▸ **Records**
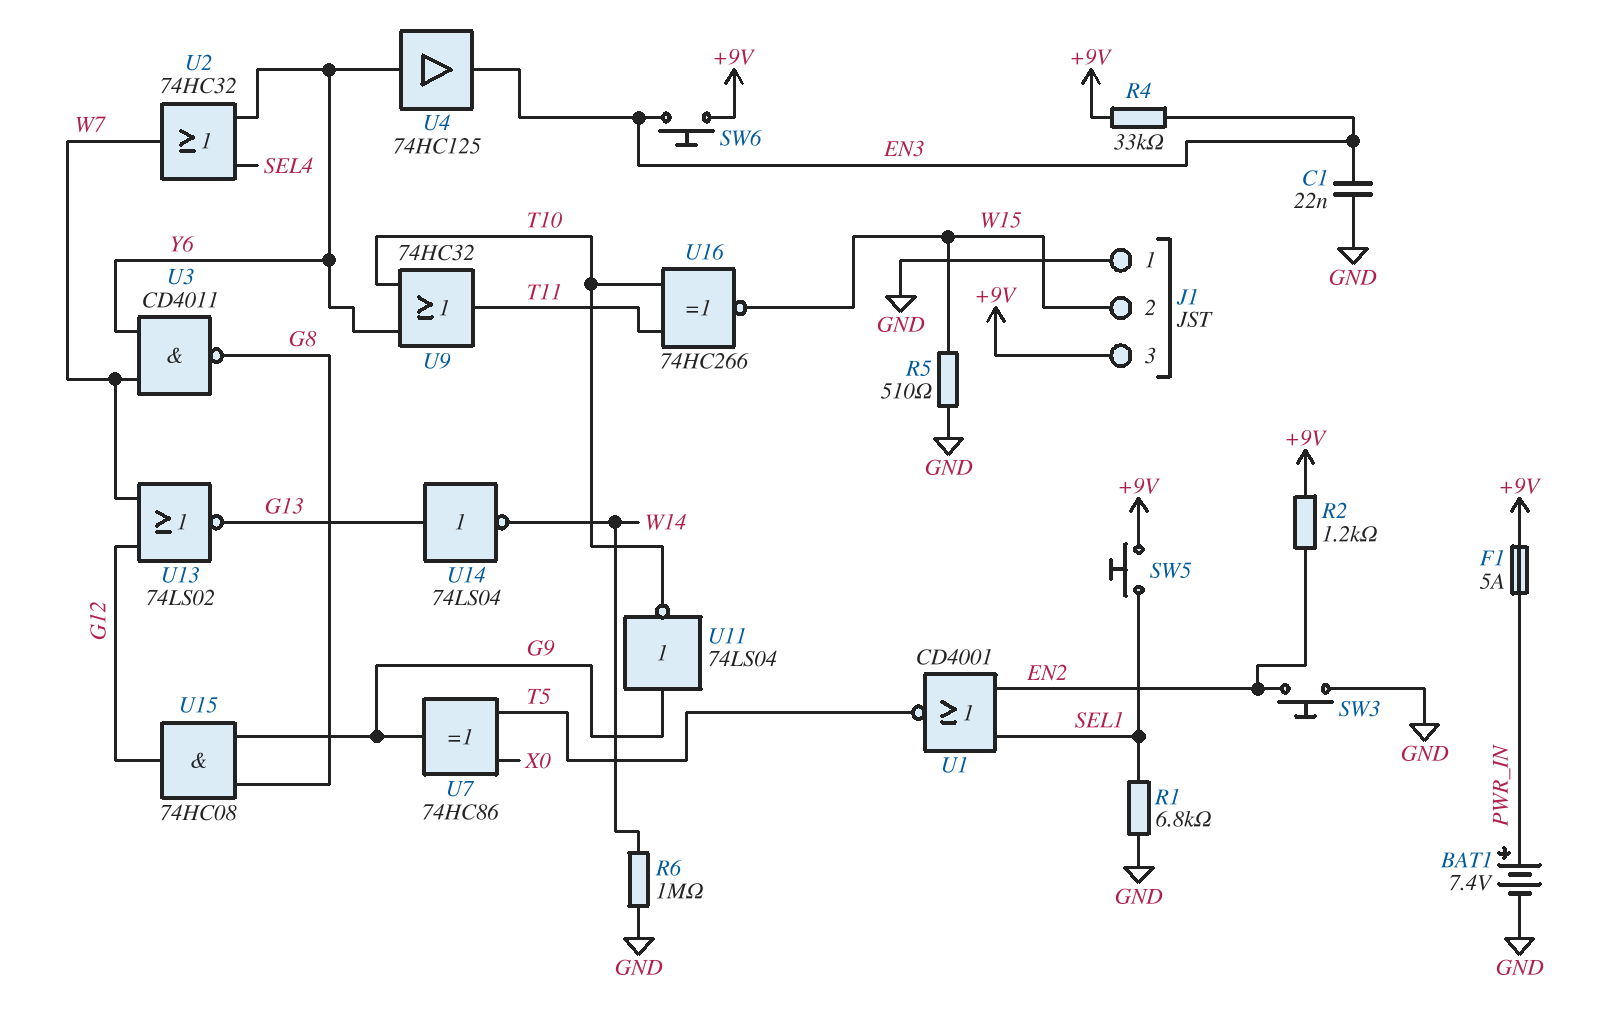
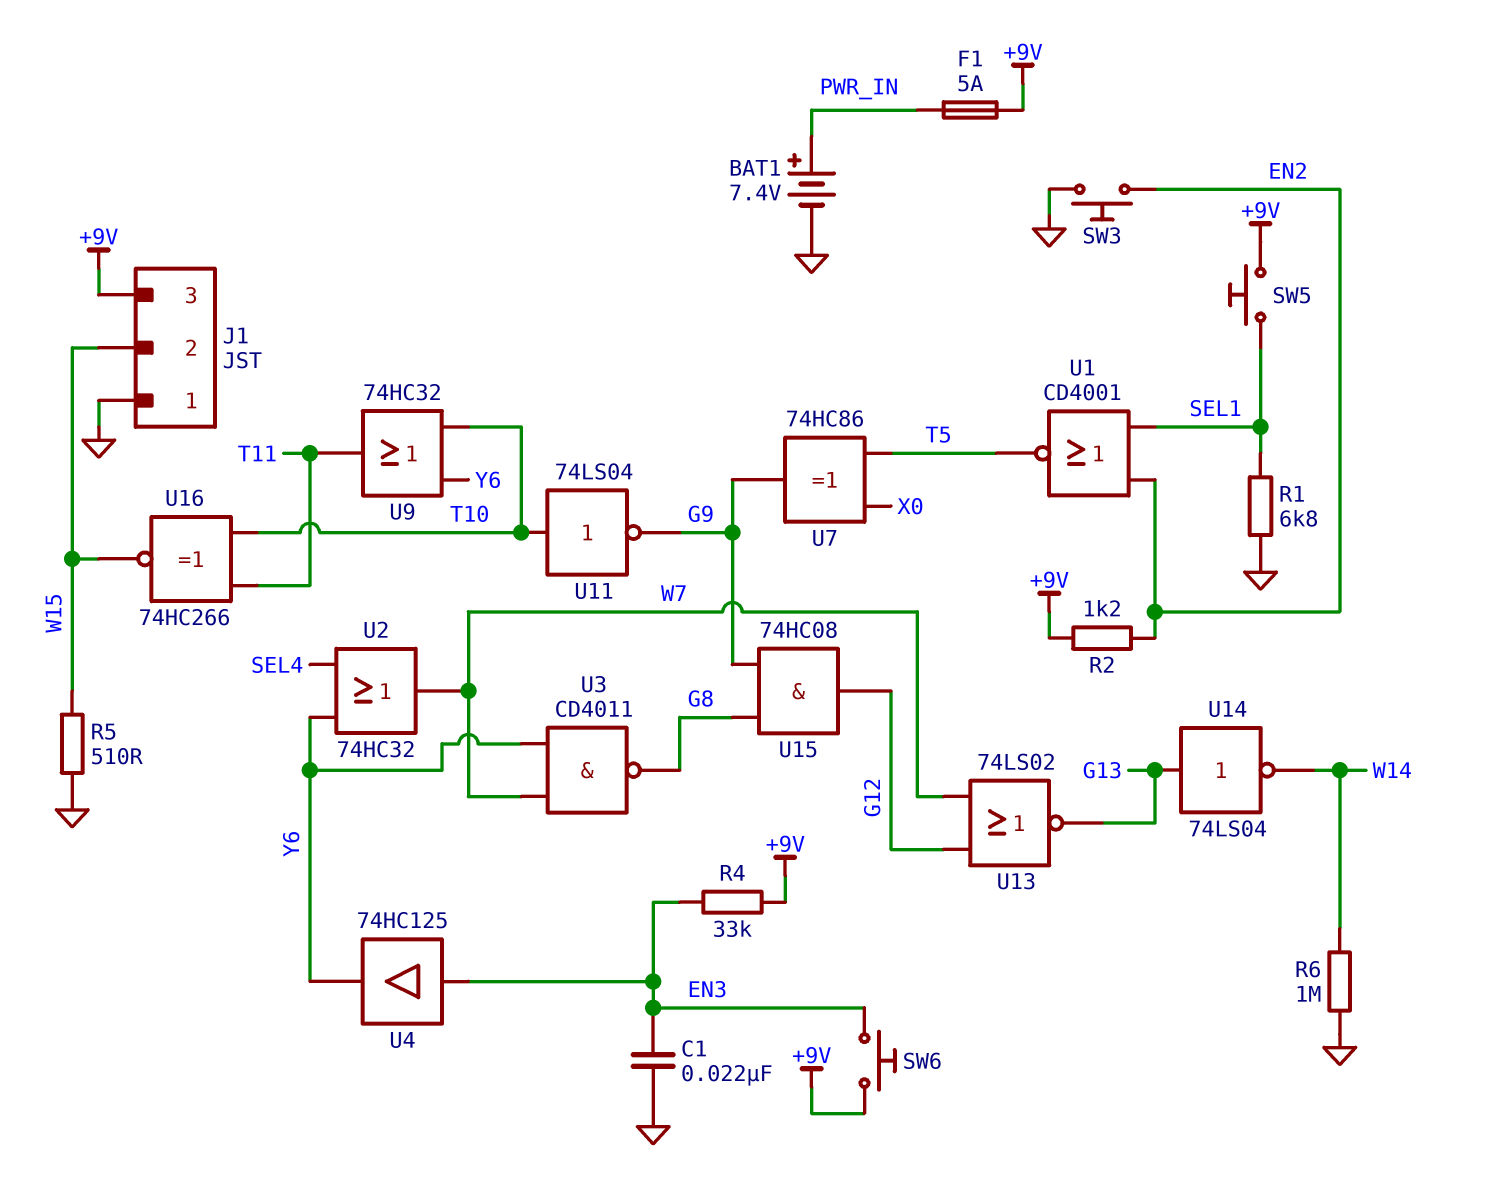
U4: buffer 74HC125 (in Y6, out EN3) -> buffer 74HC125 (in EN3, out Y6)
U11: NOT 74LS04 (in G9, out T10) -> NOT 74LS04 (in T10, out G9)

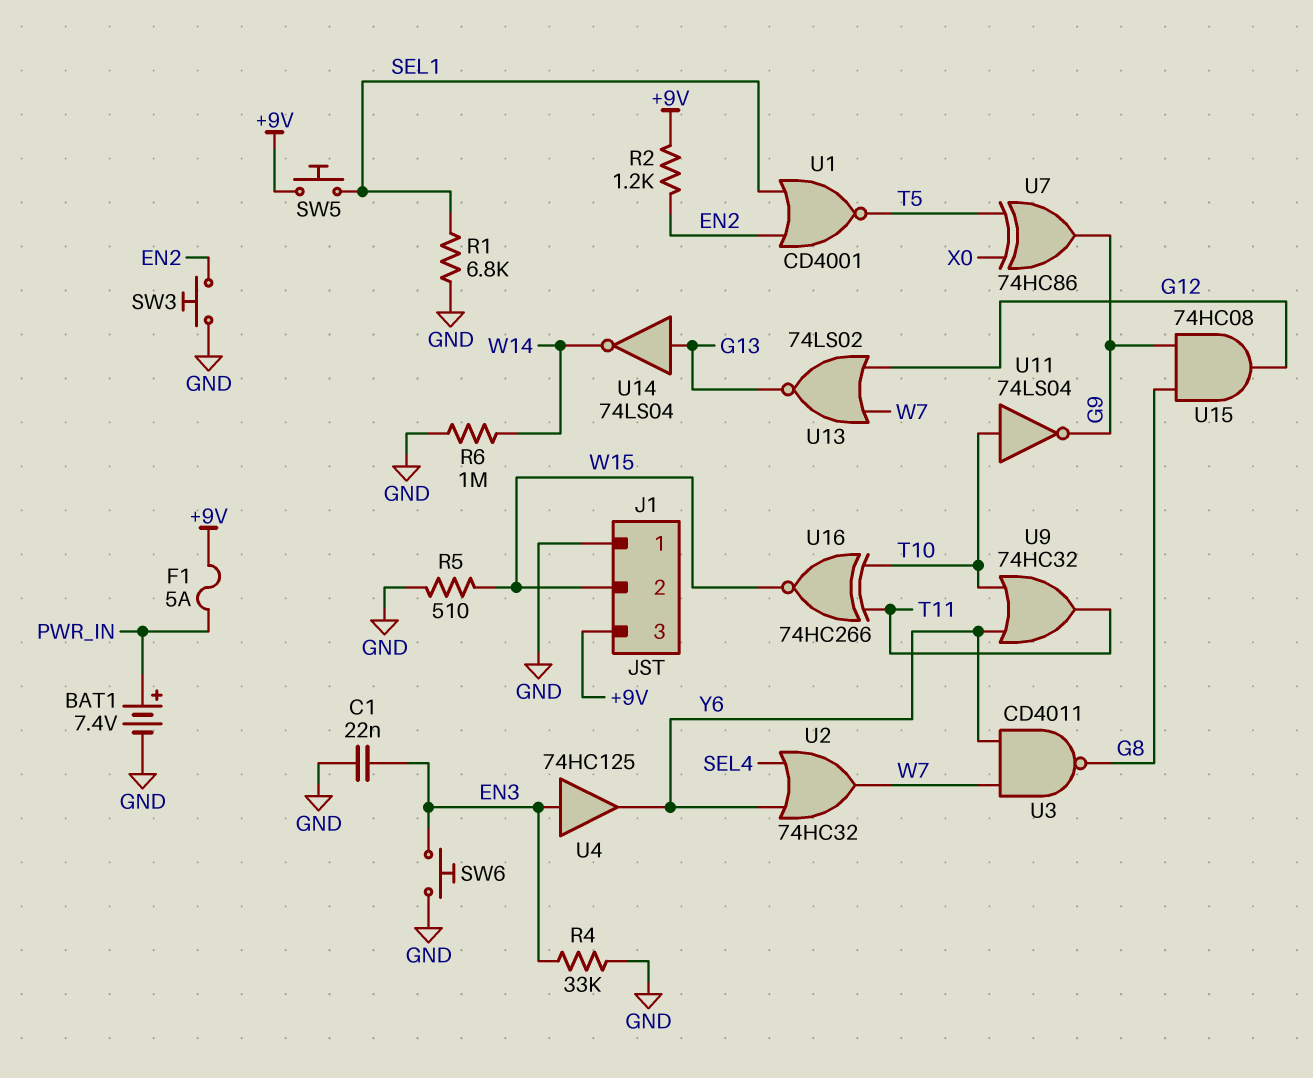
R4: 33k (+9V, EN3) -> 33k (EN3, GND)
SW6: button (+9V, EN3) -> button (EN3, GND)

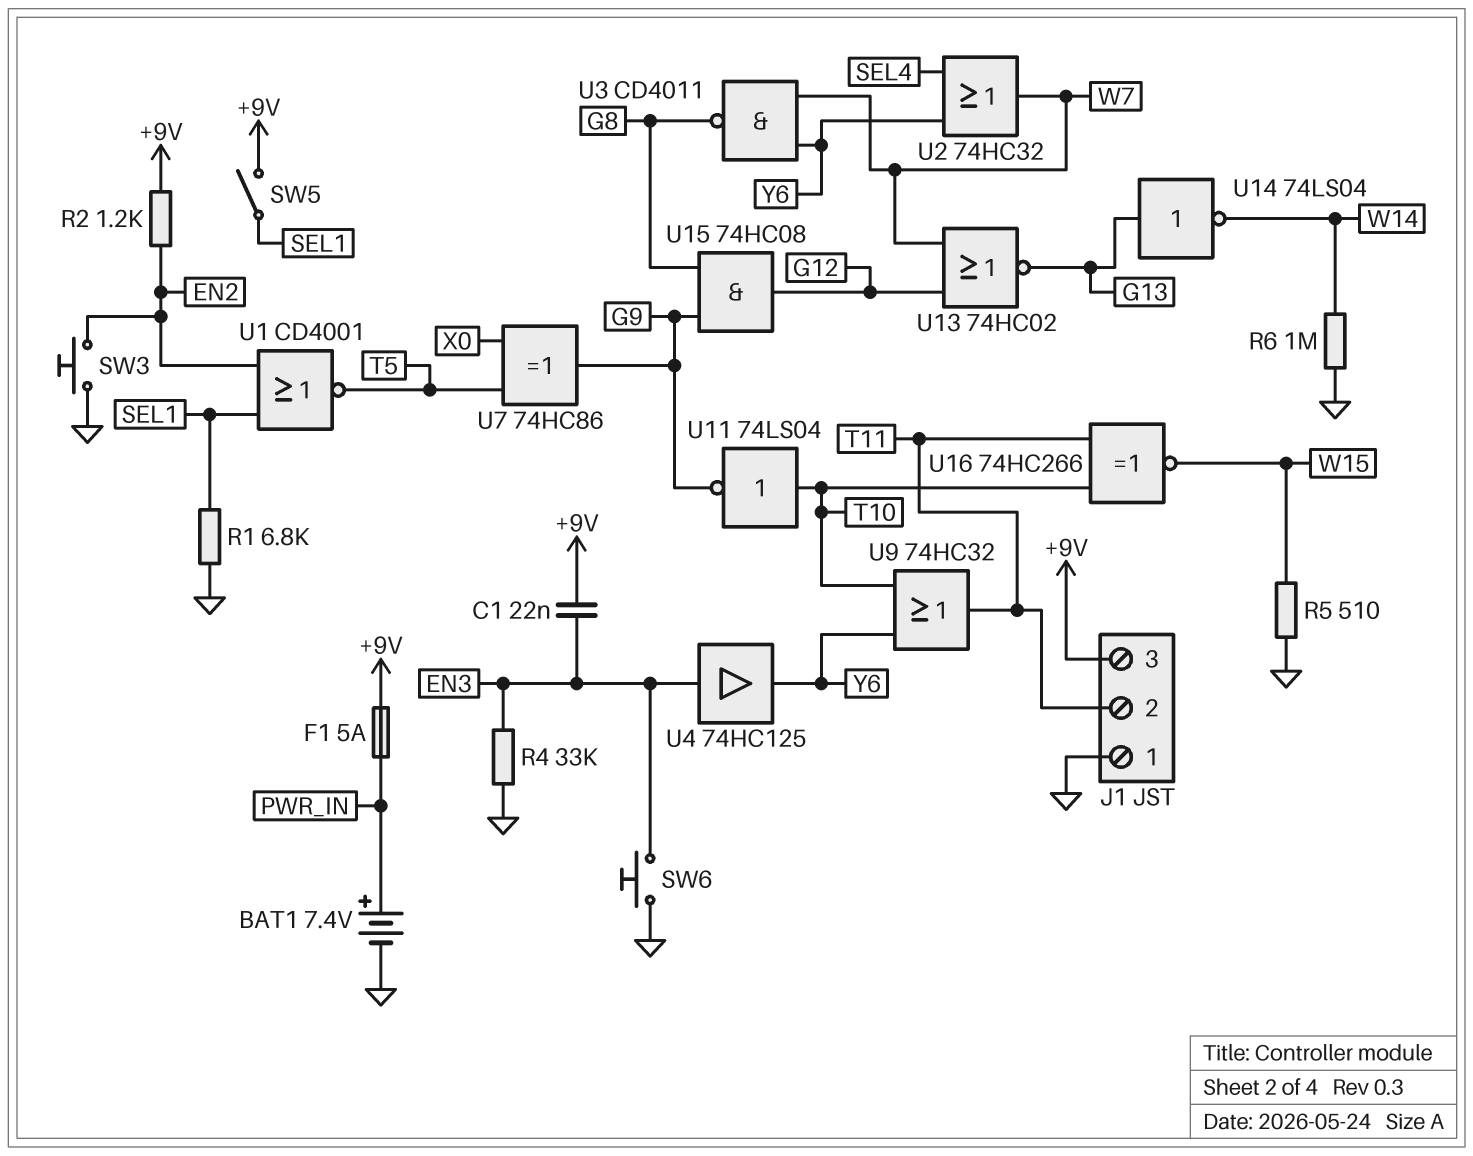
C1: 22nF (EN3, GND) -> 22nF (+9V, EN3)
J1 pin 2: W15 -> T11
SW5: button (+9V, SEL1) -> switch (+9V, SEL1)
U13: NOR 74LS02 (in G12, in W7, out G13) -> NOR 74HC02 (in G12, in W7, out G13)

▸ **Aim of the exercise**
Retype all entries above verbatim; no pictures belong in the copy.

▸ **Result**
U4: buffer 74HC125 (in Y6, out EN3) -> buffer 74HC125 (in EN3, out Y6)
U11: NOT 74LS04 (in G9, out T10) -> NOT 74LS04 (in T10, out G9)

R4: 33k (+9V, EN3) -> 33k (EN3, GND)
SW6: button (+9V, EN3) -> button (EN3, GND)

C1: 22nF (EN3, GND) -> 22nF (+9V, EN3)
J1 pin 2: W15 -> T11
SW5: button (+9V, SEL1) -> switch (+9V, SEL1)
U13: NOR 74LS02 (in G12, in W7, out G13) -> NOR 74HC02 (in G12, in W7, out G13)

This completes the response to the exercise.